## What to produce
Please retype every record below exactly, leaving the pictures out.
_ _ _ _
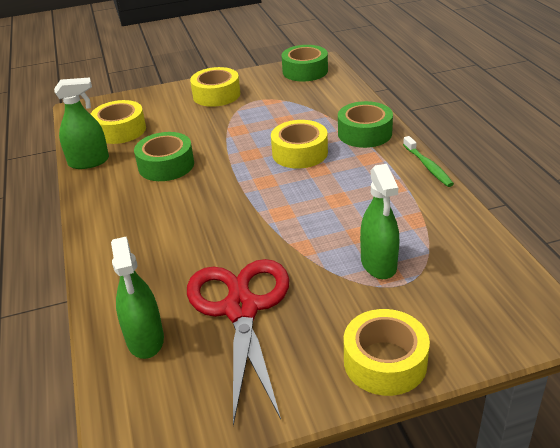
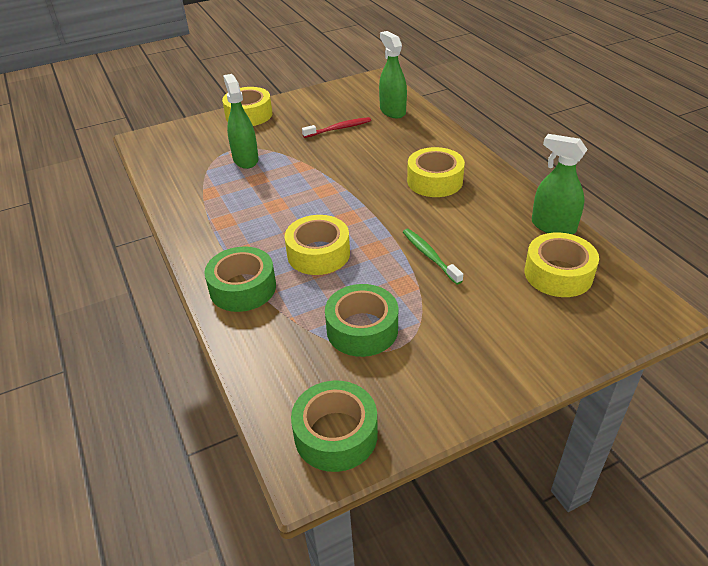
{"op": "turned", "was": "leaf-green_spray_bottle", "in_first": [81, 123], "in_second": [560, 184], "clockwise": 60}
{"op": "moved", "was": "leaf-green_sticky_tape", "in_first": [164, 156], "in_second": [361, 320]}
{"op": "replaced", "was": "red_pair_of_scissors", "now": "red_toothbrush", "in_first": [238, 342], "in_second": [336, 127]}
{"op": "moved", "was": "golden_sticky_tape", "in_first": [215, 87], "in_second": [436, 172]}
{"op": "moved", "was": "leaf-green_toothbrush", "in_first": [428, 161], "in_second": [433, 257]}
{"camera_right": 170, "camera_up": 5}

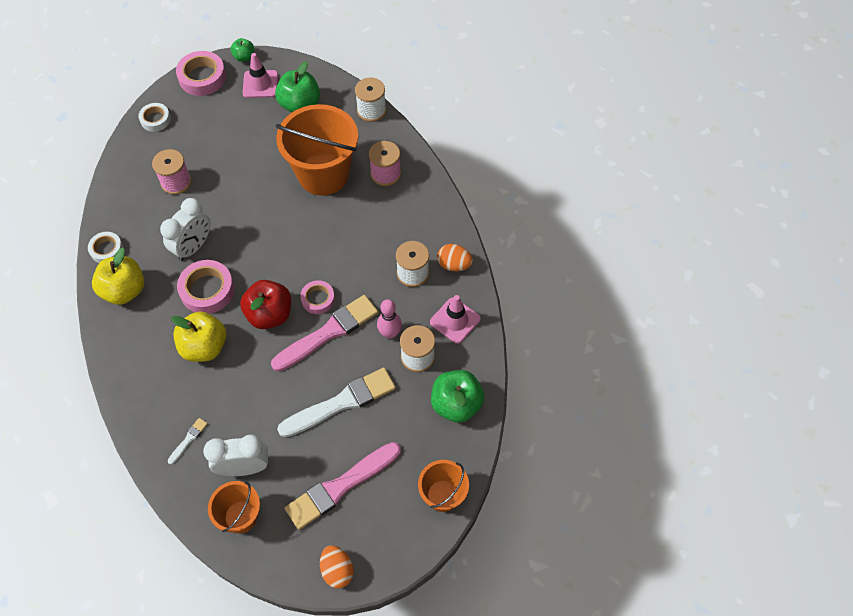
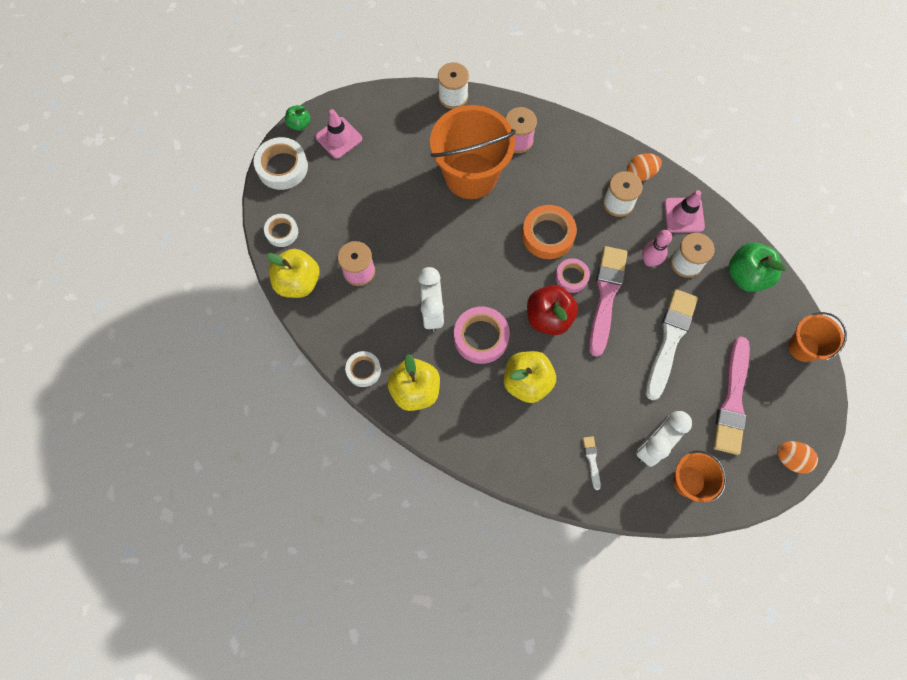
{"op": "recoloured", "was": "rosy_sticky_tape", "now": "snow-white_sticky_tape", "in_first": [201, 73], "in_second": [281, 163]}
{"op": "removed", "was": "leaf-green_apple_fruit", "in_first": [297, 86]}
{"op": "added", "now": "golden_apple_fruit", "in_second": [293, 273]}
{"op": "added", "now": "orange_sticky_tape", "in_second": [549, 232]}
{"camera_right": -40, "camera_up": 10}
_ _ _ _
## Your response
{"op": "turned", "was": "leaf-green_spray_bottle", "in_first": [81, 123], "in_second": [560, 184], "clockwise": 60}
{"op": "moved", "was": "leaf-green_sticky_tape", "in_first": [164, 156], "in_second": [361, 320]}
{"op": "replaced", "was": "red_pair_of_scissors", "now": "red_toothbrush", "in_first": [238, 342], "in_second": [336, 127]}
{"op": "moved", "was": "golden_sticky_tape", "in_first": [215, 87], "in_second": [436, 172]}
{"op": "moved", "was": "leaf-green_toothbrush", "in_first": [428, 161], "in_second": [433, 257]}
{"camera_right": 170, "camera_up": 5}

{"op": "recoloured", "was": "rosy_sticky_tape", "now": "snow-white_sticky_tape", "in_first": [201, 73], "in_second": [281, 163]}
{"op": "removed", "was": "leaf-green_apple_fruit", "in_first": [297, 86]}
{"op": "added", "now": "golden_apple_fruit", "in_second": [293, 273]}
{"op": "added", "now": "orange_sticky_tape", "in_second": [549, 232]}
{"camera_right": -40, "camera_up": 10}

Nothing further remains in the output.